(Beginning of Source material)

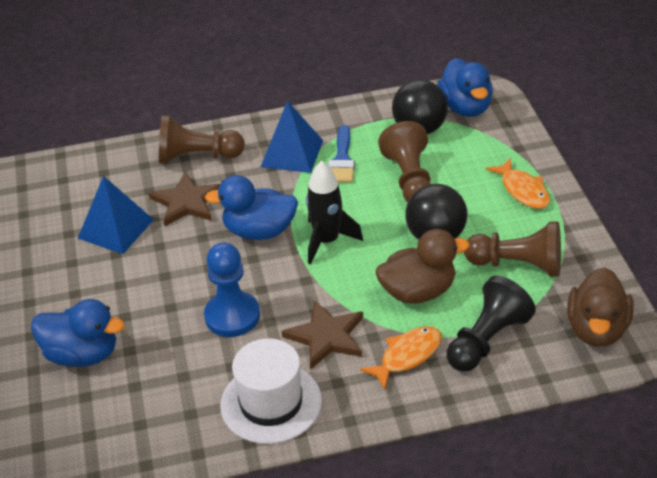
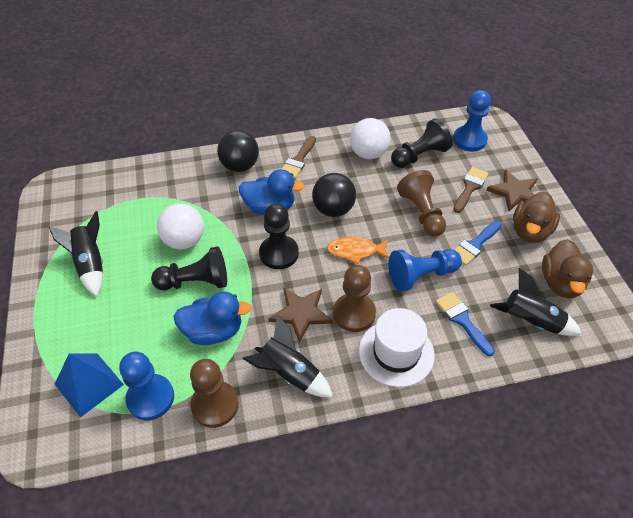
black pawn: 1 -> 3
black rocket: 1 -> 3
blue brush: 1 -> 2
blue duck: 3 -> 2
blue pawn: 1 -> 3
blue pyramid: 2 -> 1
brown brush: 0 -> 2
orange fish: 2 -> 1
white ball: 0 -> 2

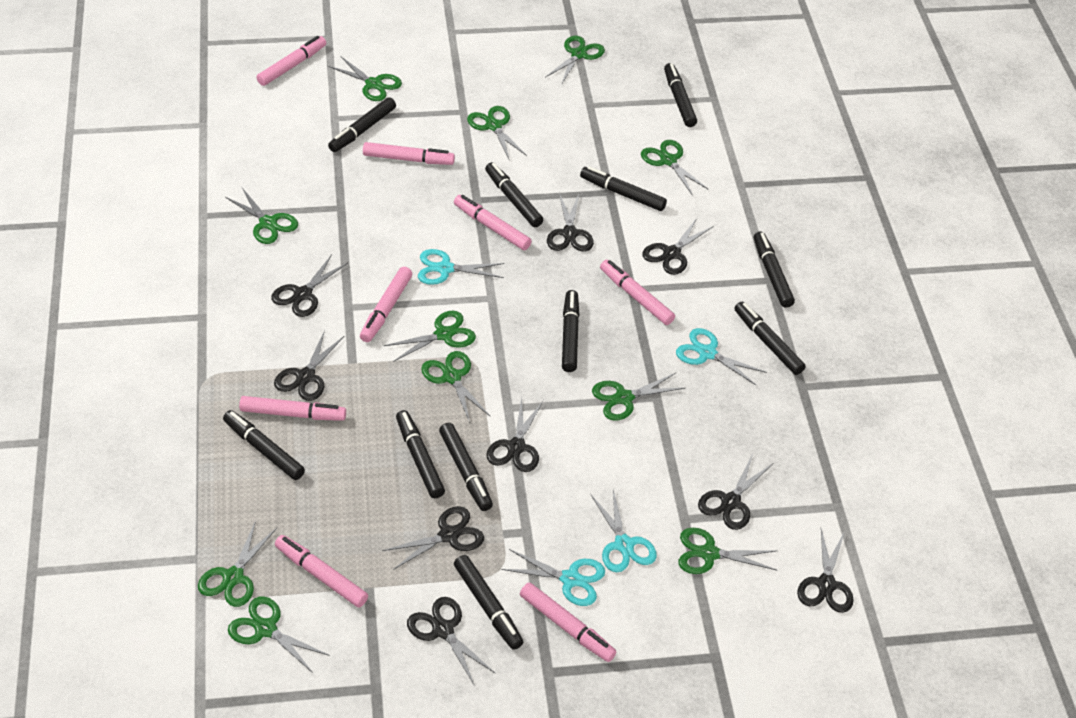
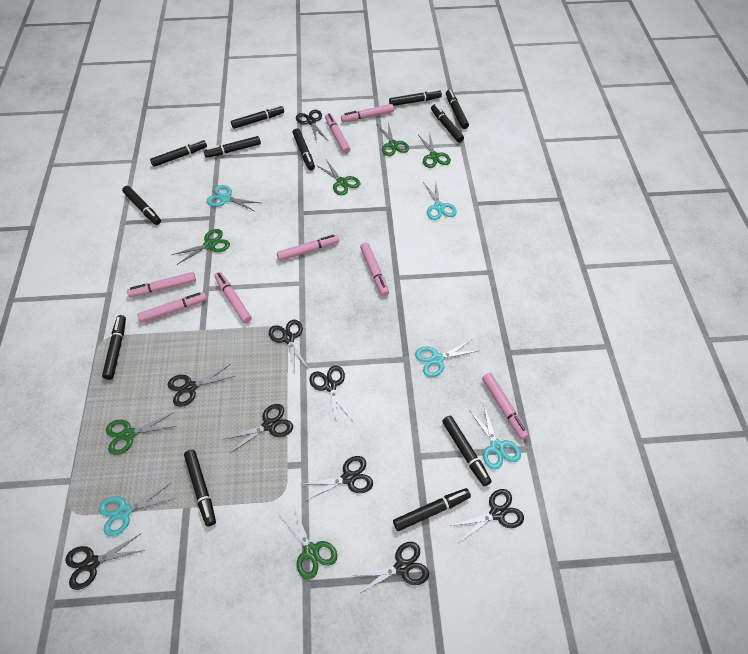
black marker: 11 -> 12
green scissors: 11 -> 6
turquoise scissors: 4 -> 5

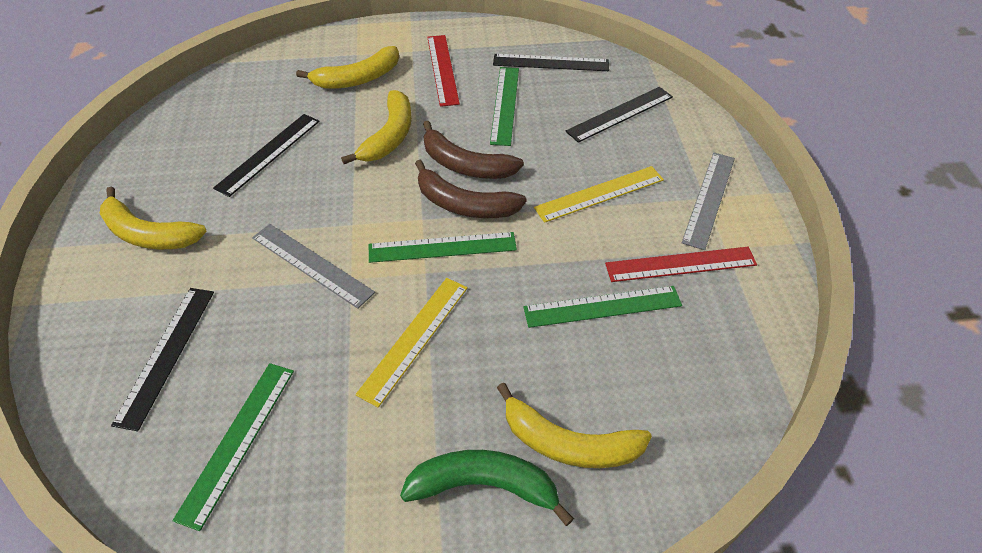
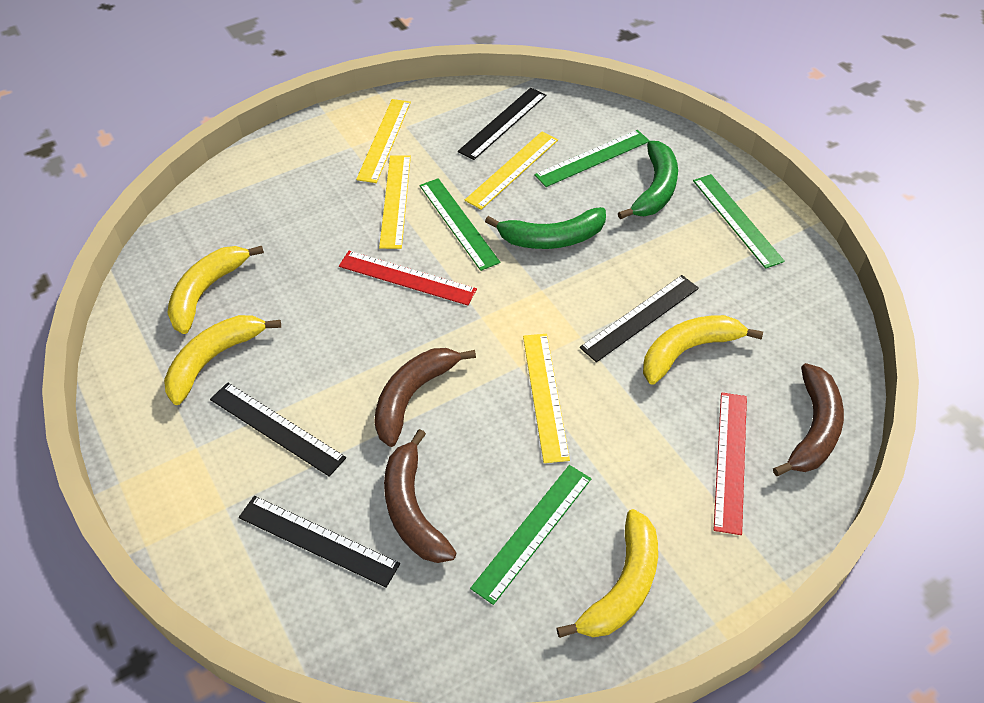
brown banana: 2 -> 3
green banana: 1 -> 2
grey ruler: 2 -> 0
yellow ruler: 2 -> 4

(End of Source material)

Directions: Copy every line of the records above that holds the word "scissors".

Response:
green scissors: 11 -> 6
turquoise scissors: 4 -> 5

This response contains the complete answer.